### Assigned task
Below are several entries. Transcribe exactly those lines that fall from the one with "Karin: [166,795,206,827] ->" through the one with "Report 817: [621,212,674,255]", end lines included.

### Given data
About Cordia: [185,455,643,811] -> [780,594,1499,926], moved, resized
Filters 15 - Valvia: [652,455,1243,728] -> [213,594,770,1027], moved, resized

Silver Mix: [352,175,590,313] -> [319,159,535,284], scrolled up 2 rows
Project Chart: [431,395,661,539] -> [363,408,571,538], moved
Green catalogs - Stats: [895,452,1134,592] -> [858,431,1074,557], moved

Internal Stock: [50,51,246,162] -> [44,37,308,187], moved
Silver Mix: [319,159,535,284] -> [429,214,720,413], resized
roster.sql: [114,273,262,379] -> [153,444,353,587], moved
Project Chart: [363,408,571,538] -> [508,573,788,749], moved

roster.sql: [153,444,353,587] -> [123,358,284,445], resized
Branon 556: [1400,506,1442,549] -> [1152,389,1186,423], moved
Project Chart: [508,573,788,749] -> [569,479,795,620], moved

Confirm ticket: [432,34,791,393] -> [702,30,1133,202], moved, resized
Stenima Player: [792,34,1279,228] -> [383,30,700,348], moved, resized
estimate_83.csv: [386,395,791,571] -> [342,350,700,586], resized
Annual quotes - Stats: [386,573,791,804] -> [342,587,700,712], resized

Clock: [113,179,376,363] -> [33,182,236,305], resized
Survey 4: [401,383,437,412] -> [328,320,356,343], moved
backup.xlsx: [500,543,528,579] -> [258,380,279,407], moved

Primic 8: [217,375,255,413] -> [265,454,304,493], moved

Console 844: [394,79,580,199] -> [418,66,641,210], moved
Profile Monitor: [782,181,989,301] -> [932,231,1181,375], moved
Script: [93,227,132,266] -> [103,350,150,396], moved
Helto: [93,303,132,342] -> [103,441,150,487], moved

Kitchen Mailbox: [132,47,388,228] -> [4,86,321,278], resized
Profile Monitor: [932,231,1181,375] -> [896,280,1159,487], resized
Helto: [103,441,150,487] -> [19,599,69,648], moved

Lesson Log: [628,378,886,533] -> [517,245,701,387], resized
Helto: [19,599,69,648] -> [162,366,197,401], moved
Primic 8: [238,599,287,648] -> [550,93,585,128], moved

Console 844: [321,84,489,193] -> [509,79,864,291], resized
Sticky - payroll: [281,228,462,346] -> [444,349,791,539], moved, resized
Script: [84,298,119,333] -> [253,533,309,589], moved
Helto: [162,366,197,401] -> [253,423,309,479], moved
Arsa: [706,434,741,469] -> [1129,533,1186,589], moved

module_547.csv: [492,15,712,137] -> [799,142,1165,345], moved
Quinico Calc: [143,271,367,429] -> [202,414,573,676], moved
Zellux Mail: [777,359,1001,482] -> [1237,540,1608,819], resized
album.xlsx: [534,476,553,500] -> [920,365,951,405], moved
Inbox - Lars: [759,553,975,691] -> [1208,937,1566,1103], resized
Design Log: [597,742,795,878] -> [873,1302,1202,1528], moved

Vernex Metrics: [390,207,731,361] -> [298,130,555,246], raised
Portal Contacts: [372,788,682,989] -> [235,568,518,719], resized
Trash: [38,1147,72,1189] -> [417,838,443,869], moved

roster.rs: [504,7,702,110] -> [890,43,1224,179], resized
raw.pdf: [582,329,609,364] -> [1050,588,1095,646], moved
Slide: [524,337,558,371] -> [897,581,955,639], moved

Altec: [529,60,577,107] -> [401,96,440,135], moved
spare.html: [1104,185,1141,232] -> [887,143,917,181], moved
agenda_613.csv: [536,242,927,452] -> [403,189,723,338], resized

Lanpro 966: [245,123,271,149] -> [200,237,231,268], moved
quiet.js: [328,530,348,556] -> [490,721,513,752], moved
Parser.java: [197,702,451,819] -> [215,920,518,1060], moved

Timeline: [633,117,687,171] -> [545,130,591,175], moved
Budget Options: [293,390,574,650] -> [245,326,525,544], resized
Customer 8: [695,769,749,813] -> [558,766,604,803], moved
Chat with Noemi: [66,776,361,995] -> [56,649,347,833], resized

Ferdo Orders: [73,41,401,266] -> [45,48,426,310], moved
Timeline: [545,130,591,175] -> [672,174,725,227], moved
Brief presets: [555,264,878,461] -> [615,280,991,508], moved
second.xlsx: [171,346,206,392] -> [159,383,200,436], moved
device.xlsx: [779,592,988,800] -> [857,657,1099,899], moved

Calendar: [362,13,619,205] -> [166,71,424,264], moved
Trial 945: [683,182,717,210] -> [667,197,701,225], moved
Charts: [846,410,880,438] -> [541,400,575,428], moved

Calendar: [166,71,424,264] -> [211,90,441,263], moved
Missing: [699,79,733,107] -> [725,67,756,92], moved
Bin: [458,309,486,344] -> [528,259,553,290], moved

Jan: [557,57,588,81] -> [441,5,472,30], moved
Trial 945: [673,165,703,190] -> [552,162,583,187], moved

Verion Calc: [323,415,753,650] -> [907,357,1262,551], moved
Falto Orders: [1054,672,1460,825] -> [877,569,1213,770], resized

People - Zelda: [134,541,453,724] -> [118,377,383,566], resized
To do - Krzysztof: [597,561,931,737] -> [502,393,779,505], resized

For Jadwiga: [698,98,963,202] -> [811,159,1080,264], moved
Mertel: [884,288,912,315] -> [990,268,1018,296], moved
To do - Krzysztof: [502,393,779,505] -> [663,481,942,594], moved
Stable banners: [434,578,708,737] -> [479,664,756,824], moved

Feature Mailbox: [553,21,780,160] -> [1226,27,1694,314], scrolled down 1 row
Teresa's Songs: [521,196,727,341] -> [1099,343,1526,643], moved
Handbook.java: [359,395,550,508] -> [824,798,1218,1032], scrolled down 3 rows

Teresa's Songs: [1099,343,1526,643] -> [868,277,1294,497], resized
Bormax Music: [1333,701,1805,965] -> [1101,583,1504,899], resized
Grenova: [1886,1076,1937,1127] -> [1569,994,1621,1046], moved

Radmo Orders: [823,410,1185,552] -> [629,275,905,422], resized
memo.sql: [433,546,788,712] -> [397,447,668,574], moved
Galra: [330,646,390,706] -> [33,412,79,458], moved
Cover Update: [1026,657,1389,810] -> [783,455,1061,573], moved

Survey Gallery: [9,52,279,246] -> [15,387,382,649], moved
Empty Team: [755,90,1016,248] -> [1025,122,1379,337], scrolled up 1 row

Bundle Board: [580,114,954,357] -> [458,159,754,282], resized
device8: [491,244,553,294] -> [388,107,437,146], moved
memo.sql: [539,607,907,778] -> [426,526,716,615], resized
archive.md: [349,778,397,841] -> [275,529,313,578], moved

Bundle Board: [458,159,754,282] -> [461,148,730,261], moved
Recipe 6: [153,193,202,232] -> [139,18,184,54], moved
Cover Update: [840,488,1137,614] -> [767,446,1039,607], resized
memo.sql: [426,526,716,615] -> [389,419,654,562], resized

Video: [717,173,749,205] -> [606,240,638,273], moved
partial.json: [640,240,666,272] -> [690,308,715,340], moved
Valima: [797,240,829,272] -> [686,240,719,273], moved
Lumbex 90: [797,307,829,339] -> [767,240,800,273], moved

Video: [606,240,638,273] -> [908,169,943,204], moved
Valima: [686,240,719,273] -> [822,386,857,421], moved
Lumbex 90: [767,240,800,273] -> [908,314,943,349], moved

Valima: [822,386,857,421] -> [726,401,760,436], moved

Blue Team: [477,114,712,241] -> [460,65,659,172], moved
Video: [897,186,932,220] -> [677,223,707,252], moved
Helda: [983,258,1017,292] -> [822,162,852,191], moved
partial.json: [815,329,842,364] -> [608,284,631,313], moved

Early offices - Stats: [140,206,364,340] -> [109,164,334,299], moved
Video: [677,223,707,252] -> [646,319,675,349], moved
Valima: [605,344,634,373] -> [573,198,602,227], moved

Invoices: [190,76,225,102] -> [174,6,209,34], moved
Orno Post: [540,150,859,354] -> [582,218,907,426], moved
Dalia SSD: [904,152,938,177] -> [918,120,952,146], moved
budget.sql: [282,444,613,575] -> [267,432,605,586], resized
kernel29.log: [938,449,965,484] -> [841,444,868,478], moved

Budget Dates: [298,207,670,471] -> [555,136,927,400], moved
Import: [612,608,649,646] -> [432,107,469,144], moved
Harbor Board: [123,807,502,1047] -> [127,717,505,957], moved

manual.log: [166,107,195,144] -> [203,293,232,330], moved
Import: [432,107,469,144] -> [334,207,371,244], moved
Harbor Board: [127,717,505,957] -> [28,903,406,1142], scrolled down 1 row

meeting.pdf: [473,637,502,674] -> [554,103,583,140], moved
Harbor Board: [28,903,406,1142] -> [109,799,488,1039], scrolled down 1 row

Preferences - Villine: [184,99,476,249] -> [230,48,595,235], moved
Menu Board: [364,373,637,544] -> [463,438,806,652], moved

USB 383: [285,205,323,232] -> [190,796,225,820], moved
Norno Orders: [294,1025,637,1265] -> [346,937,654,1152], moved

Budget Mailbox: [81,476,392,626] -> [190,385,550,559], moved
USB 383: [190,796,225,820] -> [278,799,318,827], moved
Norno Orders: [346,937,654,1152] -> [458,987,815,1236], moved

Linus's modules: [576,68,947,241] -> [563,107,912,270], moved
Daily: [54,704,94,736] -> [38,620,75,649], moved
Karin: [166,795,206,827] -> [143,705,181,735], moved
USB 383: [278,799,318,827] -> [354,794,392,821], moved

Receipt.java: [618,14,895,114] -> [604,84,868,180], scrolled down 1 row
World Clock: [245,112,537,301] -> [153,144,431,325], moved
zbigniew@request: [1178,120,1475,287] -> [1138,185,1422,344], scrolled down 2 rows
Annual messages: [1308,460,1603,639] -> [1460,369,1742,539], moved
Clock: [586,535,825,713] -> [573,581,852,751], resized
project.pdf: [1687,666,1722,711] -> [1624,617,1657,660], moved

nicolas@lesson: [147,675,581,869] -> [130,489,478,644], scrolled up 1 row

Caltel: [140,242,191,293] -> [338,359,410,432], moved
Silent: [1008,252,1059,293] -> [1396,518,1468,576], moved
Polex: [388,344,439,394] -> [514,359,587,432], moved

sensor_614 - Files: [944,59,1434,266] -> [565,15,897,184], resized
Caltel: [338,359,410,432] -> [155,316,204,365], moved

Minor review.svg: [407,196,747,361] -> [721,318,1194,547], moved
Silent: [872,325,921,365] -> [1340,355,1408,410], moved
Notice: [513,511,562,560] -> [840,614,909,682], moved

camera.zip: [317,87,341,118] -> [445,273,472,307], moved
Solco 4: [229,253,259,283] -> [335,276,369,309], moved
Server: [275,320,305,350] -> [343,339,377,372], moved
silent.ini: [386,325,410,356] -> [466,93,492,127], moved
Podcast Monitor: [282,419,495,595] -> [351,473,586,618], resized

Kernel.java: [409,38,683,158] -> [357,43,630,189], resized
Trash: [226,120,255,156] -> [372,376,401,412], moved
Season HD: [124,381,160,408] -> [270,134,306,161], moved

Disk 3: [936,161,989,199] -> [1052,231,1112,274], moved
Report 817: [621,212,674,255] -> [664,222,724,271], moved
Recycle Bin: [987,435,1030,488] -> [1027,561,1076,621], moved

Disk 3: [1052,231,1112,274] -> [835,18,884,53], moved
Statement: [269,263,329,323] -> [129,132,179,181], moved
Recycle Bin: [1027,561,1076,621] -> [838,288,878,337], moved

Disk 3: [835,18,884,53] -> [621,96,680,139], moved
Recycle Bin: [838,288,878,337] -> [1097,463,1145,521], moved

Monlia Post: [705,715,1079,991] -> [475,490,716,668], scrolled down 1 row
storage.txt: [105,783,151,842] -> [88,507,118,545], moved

### Result
Karin: [166,795,206,827] -> [143,705,181,735], moved
USB 383: [278,799,318,827] -> [354,794,392,821], moved

Receipt.java: [618,14,895,114] -> [604,84,868,180], scrolled down 1 row
World Clock: [245,112,537,301] -> [153,144,431,325], moved
zbigniew@request: [1178,120,1475,287] -> [1138,185,1422,344], scrolled down 2 rows
Annual messages: [1308,460,1603,639] -> [1460,369,1742,539], moved
Clock: [586,535,825,713] -> [573,581,852,751], resized
project.pdf: [1687,666,1722,711] -> [1624,617,1657,660], moved

nicolas@lesson: [147,675,581,869] -> [130,489,478,644], scrolled up 1 row

Caltel: [140,242,191,293] -> [338,359,410,432], moved
Silent: [1008,252,1059,293] -> [1396,518,1468,576], moved
Polex: [388,344,439,394] -> [514,359,587,432], moved

sensor_614 - Files: [944,59,1434,266] -> [565,15,897,184], resized
Caltel: [338,359,410,432] -> [155,316,204,365], moved

Minor review.svg: [407,196,747,361] -> [721,318,1194,547], moved
Silent: [872,325,921,365] -> [1340,355,1408,410], moved
Notice: [513,511,562,560] -> [840,614,909,682], moved

camera.zip: [317,87,341,118] -> [445,273,472,307], moved
Solco 4: [229,253,259,283] -> [335,276,369,309], moved
Server: [275,320,305,350] -> [343,339,377,372], moved
silent.ini: [386,325,410,356] -> [466,93,492,127], moved
Podcast Monitor: [282,419,495,595] -> [351,473,586,618], resized

Kernel.java: [409,38,683,158] -> [357,43,630,189], resized
Trash: [226,120,255,156] -> [372,376,401,412], moved
Season HD: [124,381,160,408] -> [270,134,306,161], moved

Disk 3: [936,161,989,199] -> [1052,231,1112,274], moved
Report 817: [621,212,674,255] -> [664,222,724,271], moved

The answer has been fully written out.